# WORK INSTRUCTION:
Please retype the records below exactly, leaving out any pictures.

Segmentation polygon data
===============

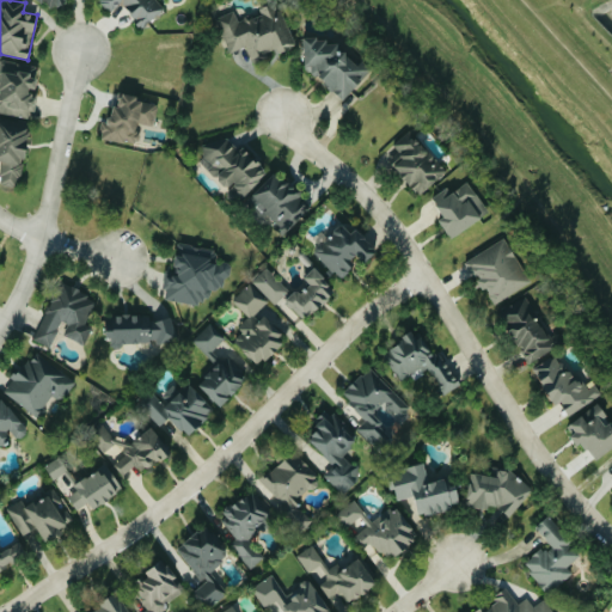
[(122,4),(140,29),(164,12),(155,0),(99,0),(109,13),(122,4)]
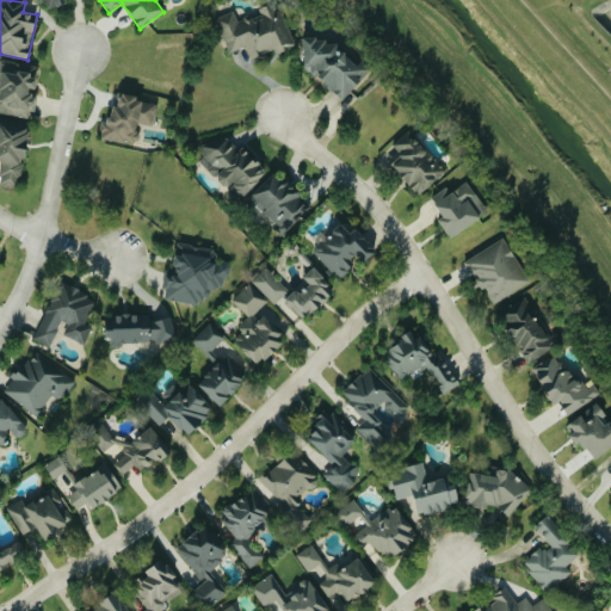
[(229,53),(246,47),(251,59),(276,49),(277,53),(295,45),(279,4),(259,11),(260,13),(238,22),(234,11),(217,18),(229,53)]
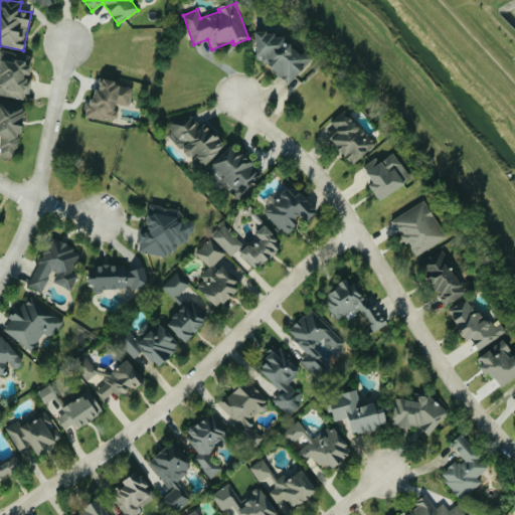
[(308,46),(284,47),(283,35),(273,35),(273,30),(253,30),(254,61),(272,61),(272,78),(296,78),(296,66),(308,66),(308,46)]
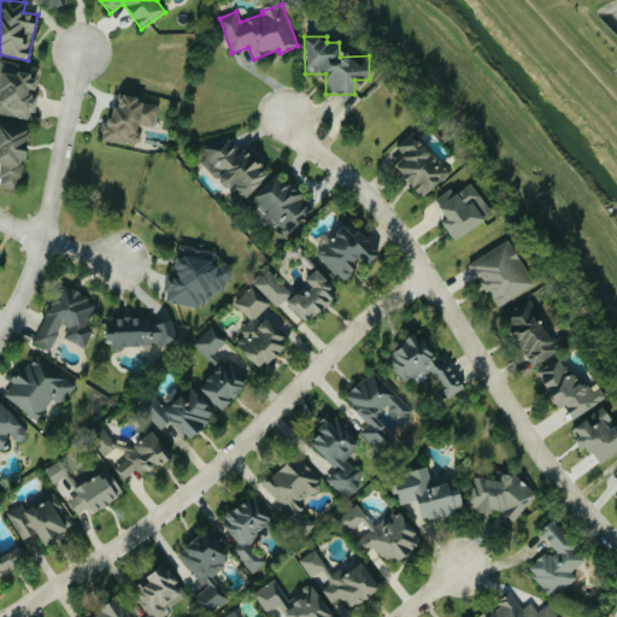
[(0,112),(34,117),(36,93),(34,93),(37,66),(1,62),(0,68),(0,112)]
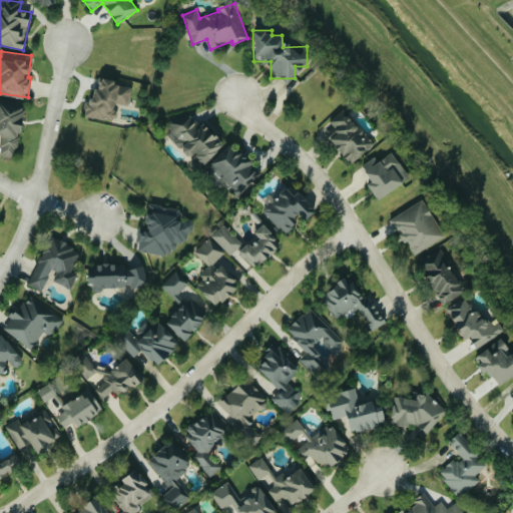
[(132,86),(99,80),(97,90),(89,89),(84,117),(114,121),(117,104),(129,106),(132,86)]
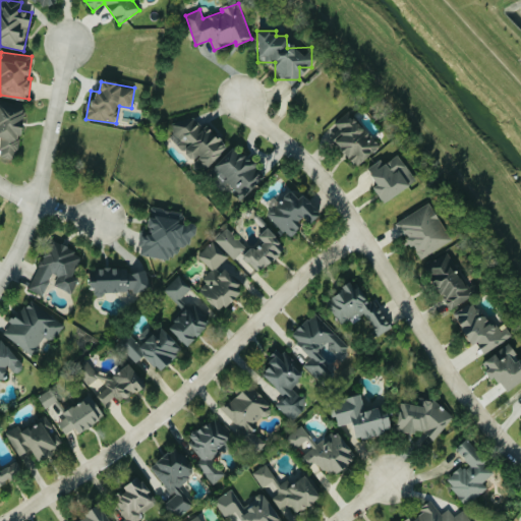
[(0,147),(0,155),(11,159),(27,110),(0,100),(0,136),(3,137),(0,147)]
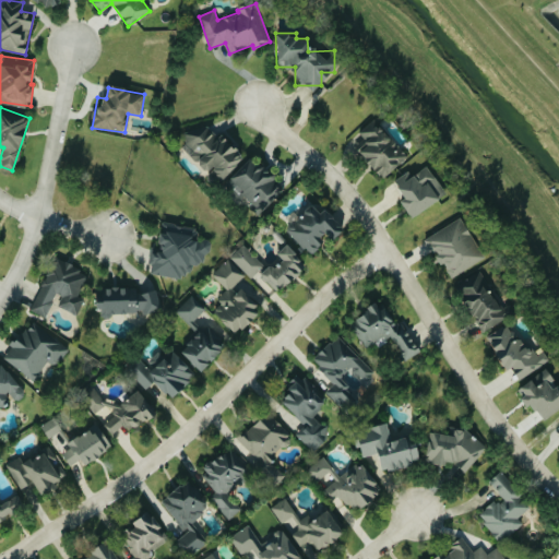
[(407,157),(375,118),(358,131),(366,140),(357,149),(382,178),(407,157)]
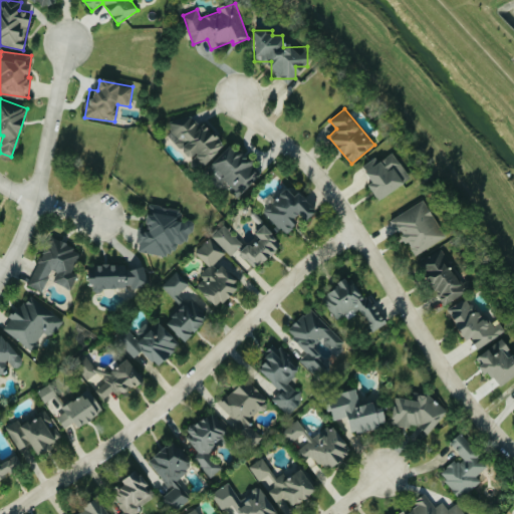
[(203,165),(224,145),(203,122),(200,125),(191,114),(182,122),(176,116),(168,124),(173,130),(168,135),(189,158),(193,154),(203,165)]
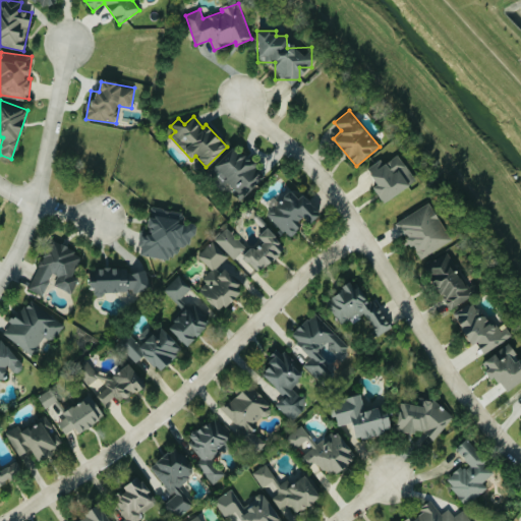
[(242,197),(264,175),(231,146),(211,169),(242,197)]
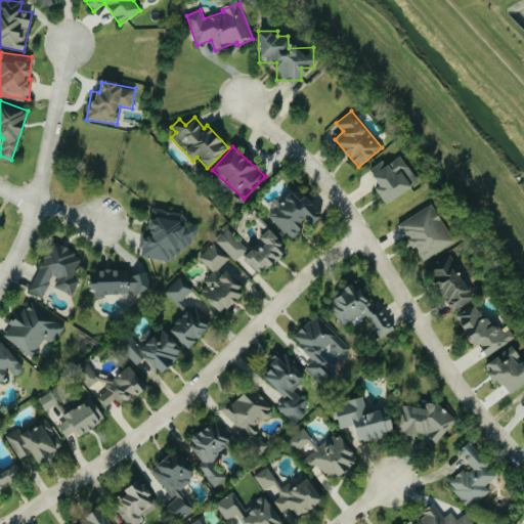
[(375,187),(385,203),(418,180),(400,155),(386,165),(383,160),(368,169),(379,184),(375,187)]
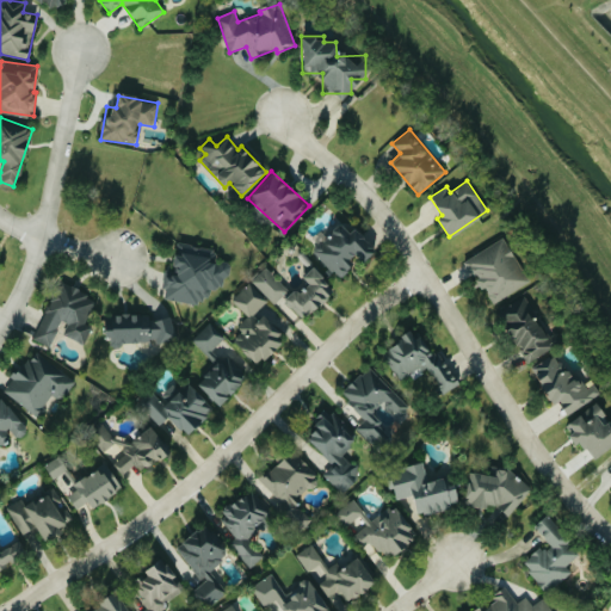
[(313,250),(338,277),(358,258),(360,261),(375,248),(353,227),(349,232),(340,223),(313,250)]
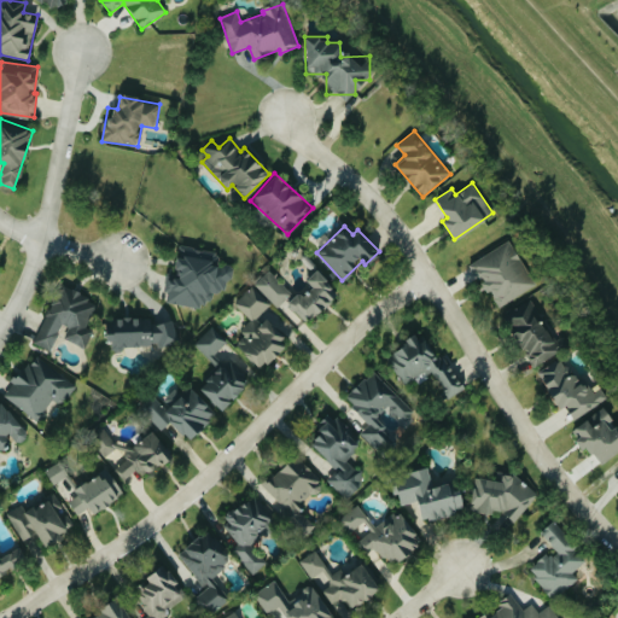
[(471,262),(497,307),(536,285),(509,239),(471,262)]
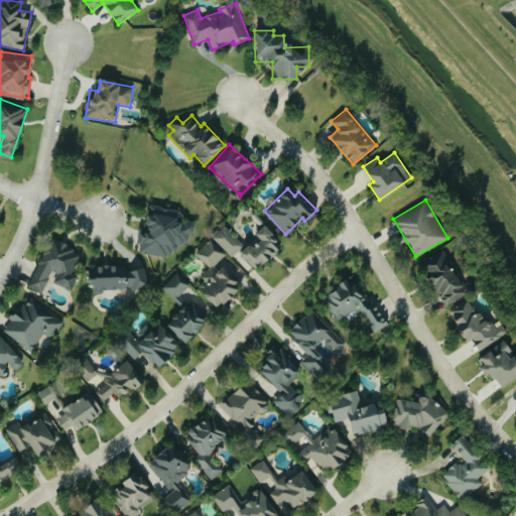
[(190,246),(194,221),(181,220),(182,211),(156,207),(154,215),(147,214),(145,232),(140,231),(137,253),(169,257),(171,244),(190,246)]
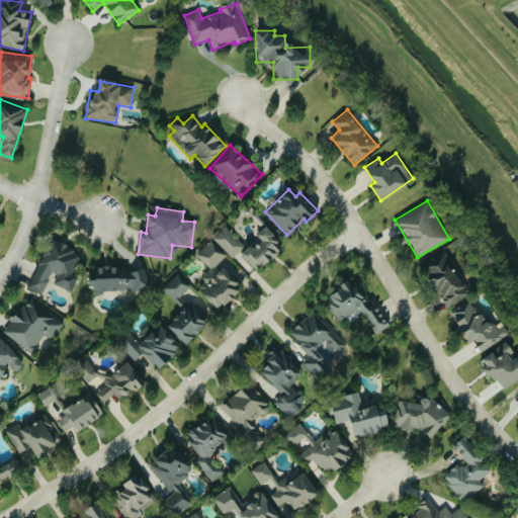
[(255,234),(260,239),(252,247),(250,244),(237,257),(252,274),(283,245),(265,226),(255,234)]
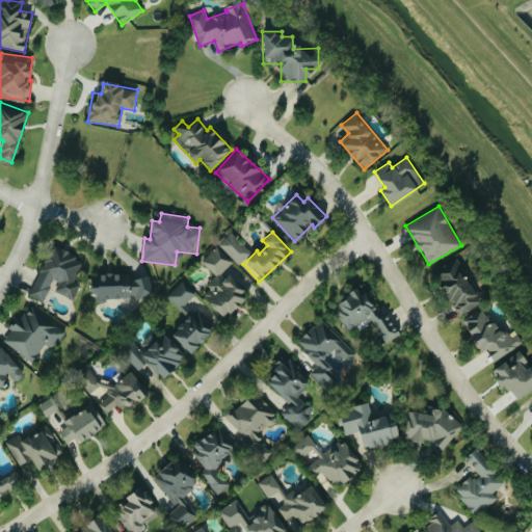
[(251,253),(232,233),(219,244),(239,265),(251,253)]
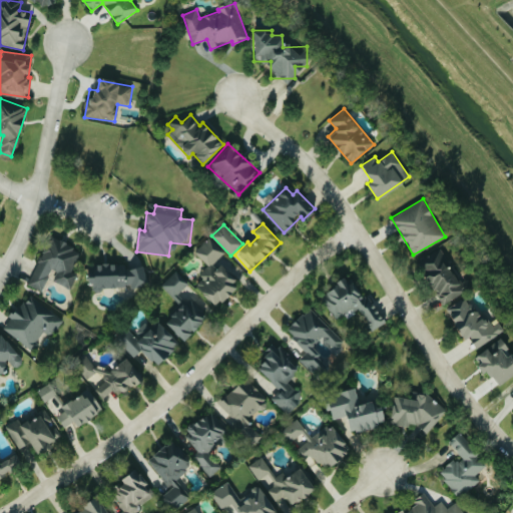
[(42,292),(51,269),(57,271),(53,281),(71,289),(77,274),(72,272),(81,249),(49,235),(28,286),(42,292)]
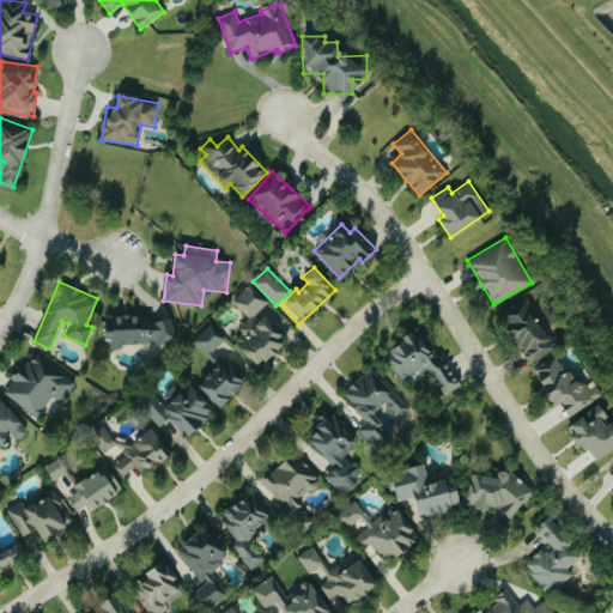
[(232,301),(249,316),(237,328),(246,337),(238,344),(259,365),(285,339),(259,313),(269,303),(250,284),(232,301)]
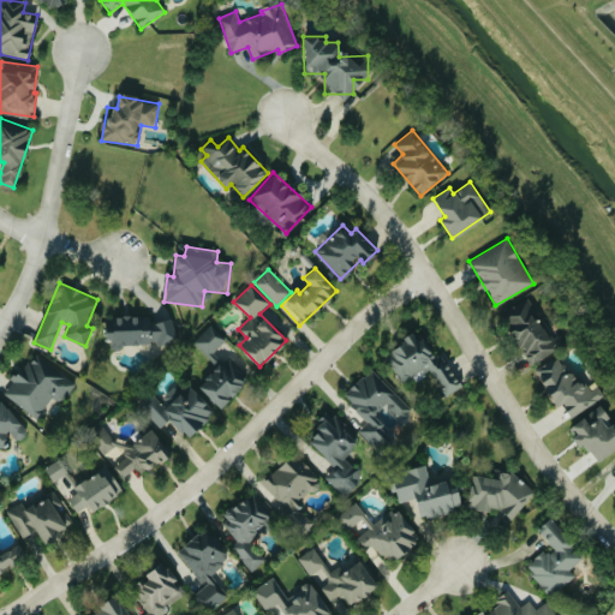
[(531,365),(566,344),(560,334),(551,339),(526,299),(500,315),(531,365)]
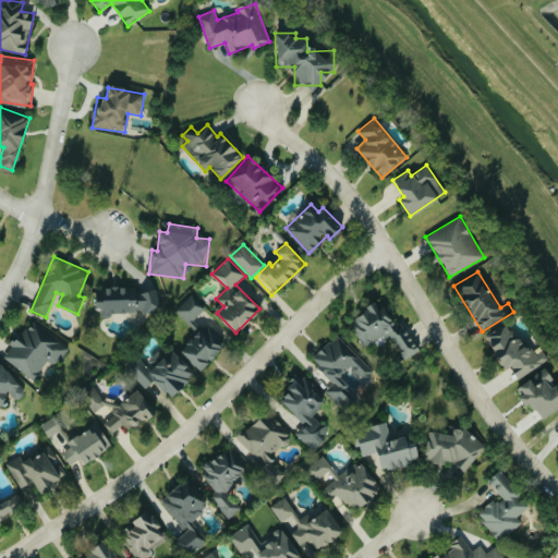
[(157,290),(136,290),(136,287),(95,287),(95,307),(100,307),(100,312),(157,312),(157,290)]
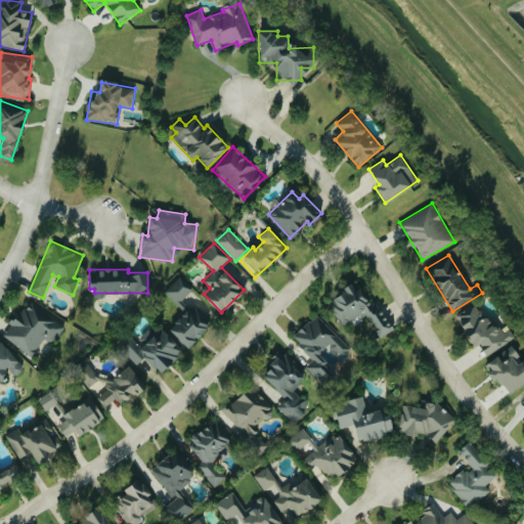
[(192,290),(180,276),(165,292),(177,304),(192,290)]
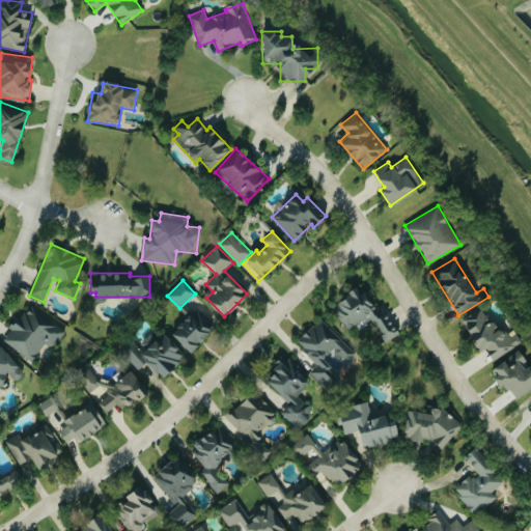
[(347,330),(367,316),(385,343),(399,334),(381,305),(375,308),(365,290),(360,294),(357,288),(331,305),(347,330)]
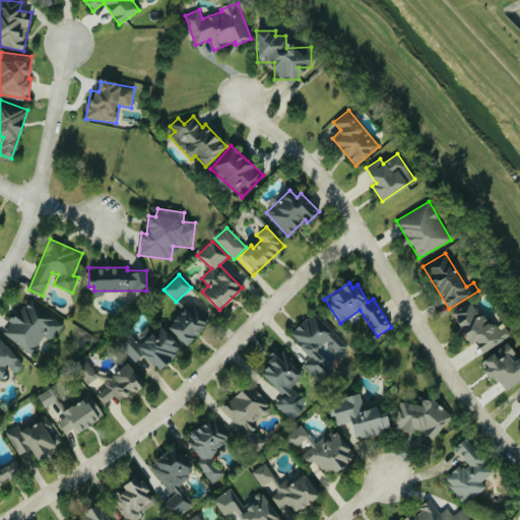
[(3,332),(31,353),(45,335),(53,340),(64,324),(54,316),(55,315),(29,297),(11,321),(3,332)]
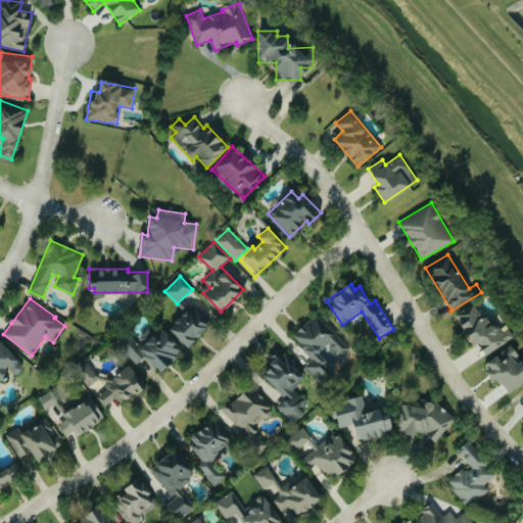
[(514,337),(509,328),(497,335),(478,301),(456,314),(480,357),(514,337)]
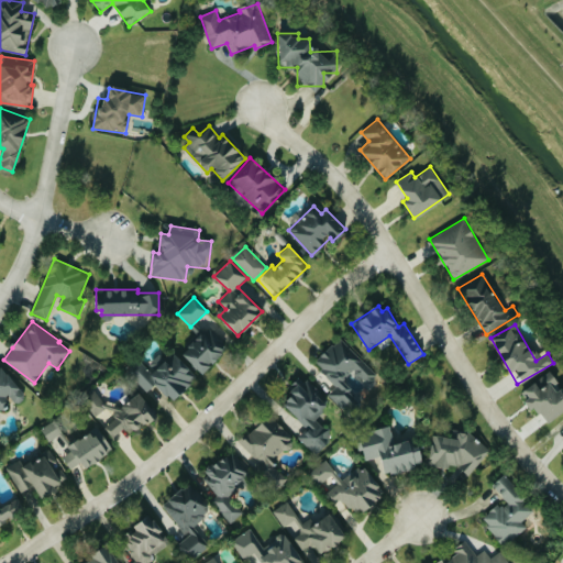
[(181,354),(201,373),(228,345),(208,326),(181,354)]
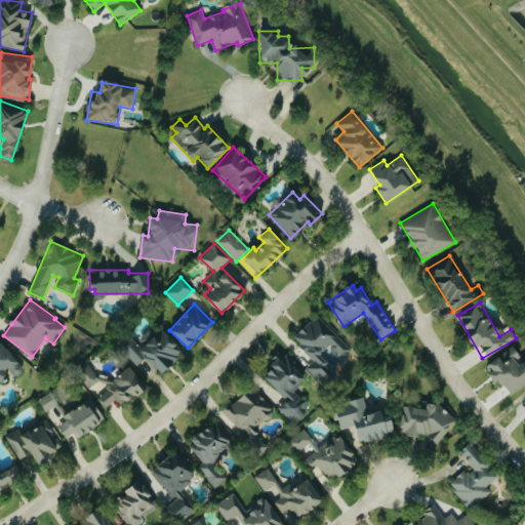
[(320,353),(329,345),(345,362),(354,354),(319,314),(293,336),(314,360),(307,367),(323,386),(337,372),(320,353)]
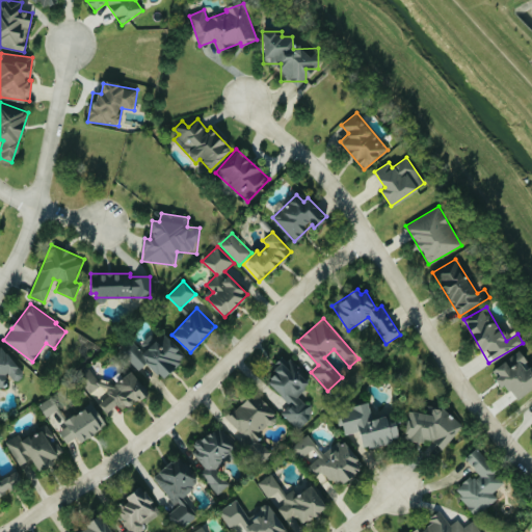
[(138,370),(145,363),(163,378),(186,354),(162,333),(157,339),(152,334),(139,347),(132,340),(121,352),(138,370)]
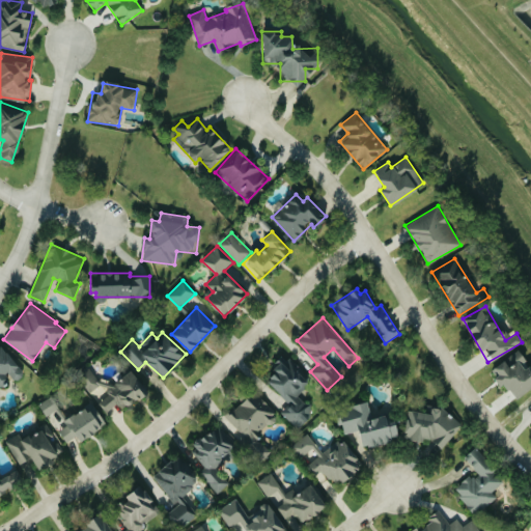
[(0,387),(12,376),(16,381),(24,373),(0,344),(0,387)]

===============

# SOLUTION TO THIS EXERCISE:
[(122,4),(140,29),(164,12),(155,0),(99,0),(109,13),(122,4)]
[(229,53),(246,47),(251,59),(276,49),(277,53),(295,45),(279,4),(259,11),(260,13),(238,22),(234,11),(217,18),(229,53)]
[(308,46),(284,47),(283,35),(273,35),(273,30),(253,30),(254,61),(272,61),(272,78),(296,78),(296,66),(308,66),(308,46)]
[(0,112),(34,117),(36,93),(34,93),(37,66),(1,62),(0,68),(0,112)]
[(132,86),(99,80),(97,90),(89,89),(84,117),(114,121),(117,104),(129,106),(132,86)]
[(0,147),(0,155),(11,159),(27,110),(0,100),(0,136),(3,137),(0,147)]
[(407,157),(375,118),(358,131),(366,140),(357,149),(382,178),(407,157)]
[(203,165),(224,145),(203,122),(200,125),(191,114),(182,122),(176,116),(168,124),(173,130),(168,135),(189,158),(193,154),(203,165)]
[(242,197),(264,175),(231,146),(211,169),(242,197)]
[(375,187),(385,203),(418,180),(400,155),(386,165),(383,160),(368,169),(379,184),(375,187)]
[(313,250),(338,277),(358,258),(360,261),(375,248),(353,227),(349,232),(340,223),(313,250)]
[(471,262),(497,307),(536,285),(509,239),(471,262)]
[(190,246),(194,221),(181,220),(182,211),(156,207),(154,215),(147,214),(145,232),(140,231),(137,253),(169,257),(171,244),(190,246)]
[(255,234),(260,239),(252,247),(250,244),(237,257),(252,274),(283,245),(265,226),(255,234)]
[(251,253),(232,233),(219,244),(239,265),(251,253)]
[(42,292),(51,269),(57,271),(53,281),(71,289),(77,274),(72,272),(81,249),(49,235),(28,286),(42,292)]
[(232,301),(249,316),(237,328),(246,337),(238,344),(259,365),(285,339),(259,313),(269,303),(250,284),(232,301)]
[(531,365),(566,344),(560,334),(551,339),(526,299),(500,315),(531,365)]
[(157,290),(136,290),(136,287),(95,287),(95,307),(100,307),(100,312),(157,312),(157,290)]
[(192,290),(180,276),(165,292),(177,304),(192,290)]
[(347,330),(367,316),(385,343),(399,334),(381,305),(375,308),(365,290),(360,294),(357,288),(331,305),(347,330)]
[(3,332),(31,353),(45,335),(53,340),(64,324),(54,316),(55,315),(29,297),(11,321),(3,332)]
[(514,337),(509,328),(497,335),(478,301),(456,314),(480,357),(514,337)]
[(181,354),(201,373),(228,345),(208,326),(181,354)]
[(320,353),(329,345),(345,362),(354,354),(319,314),(293,336),(314,360),(307,367),(323,386),(337,372),(320,353)]
[(138,370),(145,363),(163,378),(186,354),(162,333),(157,339),(152,334),(139,347),(132,340),(121,352),(138,370)]
[(0,387),(12,376),(16,381),(24,373),(0,344),(0,387)]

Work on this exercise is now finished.